───── Input data ─────

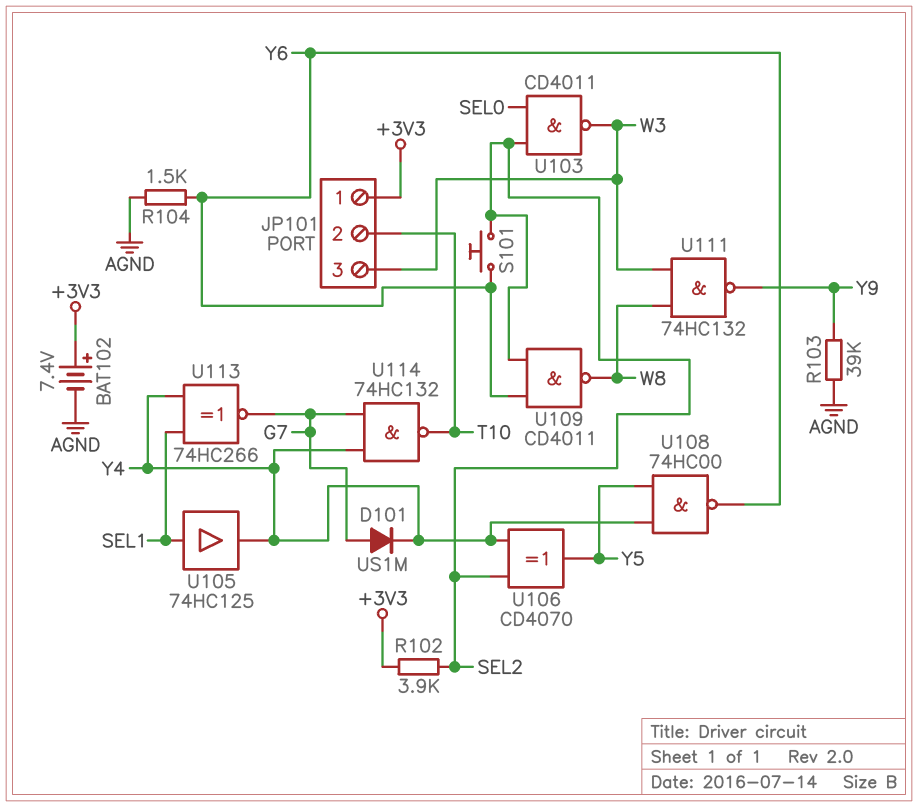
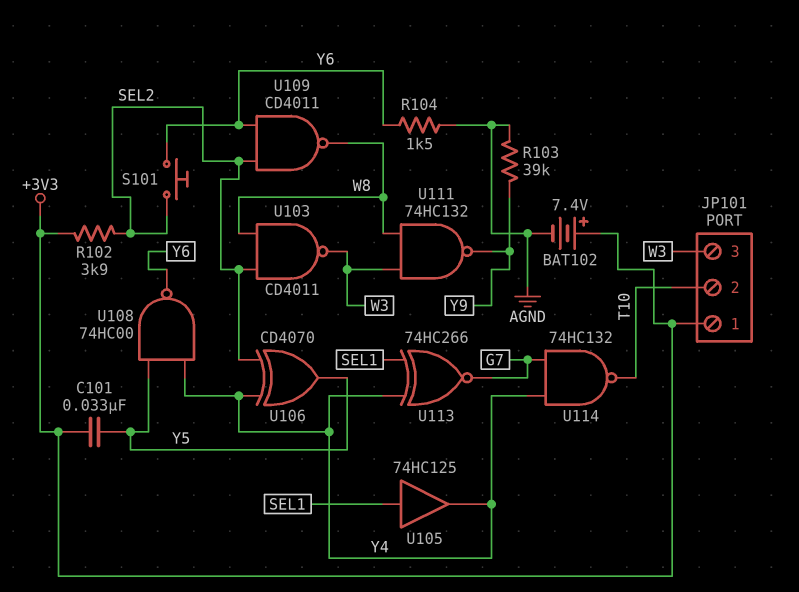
C101: none -> 33nF (+3V3, Y5)
D101: diode US1M (A G7, K Y4) -> none
U103: NAND CD4011 (in SEL0, in SEL2, out W3) -> NAND CD4011 (in SEL2, in W8, out W3)

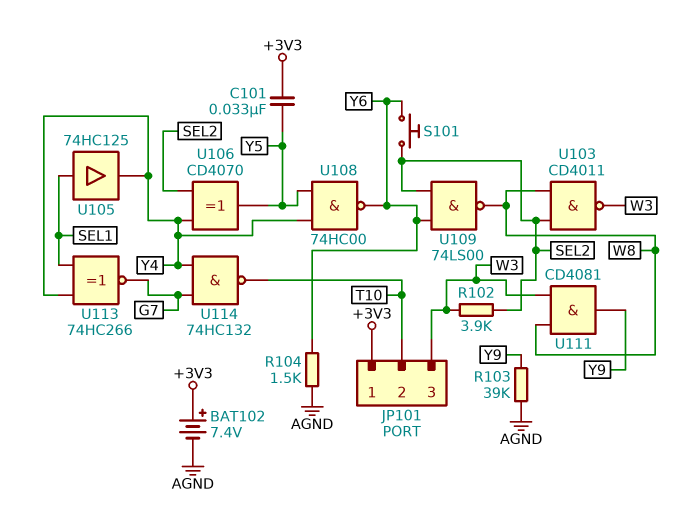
R102: 3.9k (+3V3, SEL2) -> 3.9k (SEL2, W3)
U109: NAND CD4011 (in SEL2, in Y6, out W8) -> NAND 74LS00 (in SEL2, in Y6, out W8)
U111: NAND 74HC132 (in W3, in W8, out Y9) -> AND CD4081 (in W3, in W8, out Y9)

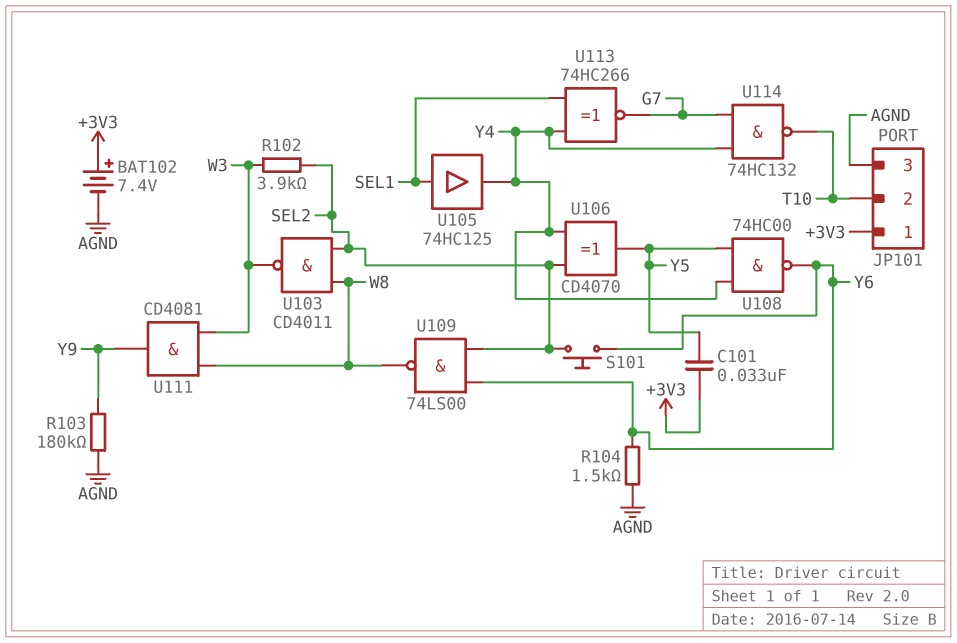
JP101 pin 3: W3 -> AGND
R103: 39k (AGND, Y9) -> 180k (AGND, Y9)

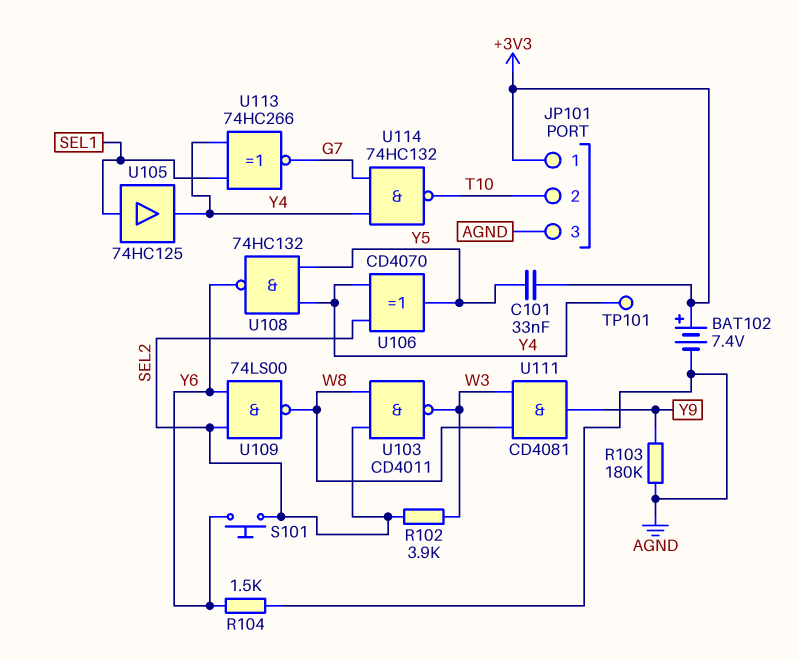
TP101: none -> test point (Y4)
U108: NAND 74HC00 (in Y4, in Y5, out Y6) -> NAND 74HC132 (in Y4, in Y5, out Y6)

─────

Your assignment – Please repeat the data above exactly as it appears, pictures excluded.

Task answer –
C101: none -> 33nF (+3V3, Y5)
D101: diode US1M (A G7, K Y4) -> none
U103: NAND CD4011 (in SEL0, in SEL2, out W3) -> NAND CD4011 (in SEL2, in W8, out W3)

R102: 3.9k (+3V3, SEL2) -> 3.9k (SEL2, W3)
U109: NAND CD4011 (in SEL2, in Y6, out W8) -> NAND 74LS00 (in SEL2, in Y6, out W8)
U111: NAND 74HC132 (in W3, in W8, out Y9) -> AND CD4081 (in W3, in W8, out Y9)

JP101 pin 3: W3 -> AGND
R103: 39k (AGND, Y9) -> 180k (AGND, Y9)

TP101: none -> test point (Y4)
U108: NAND 74HC00 (in Y4, in Y5, out Y6) -> NAND 74HC132 (in Y4, in Y5, out Y6)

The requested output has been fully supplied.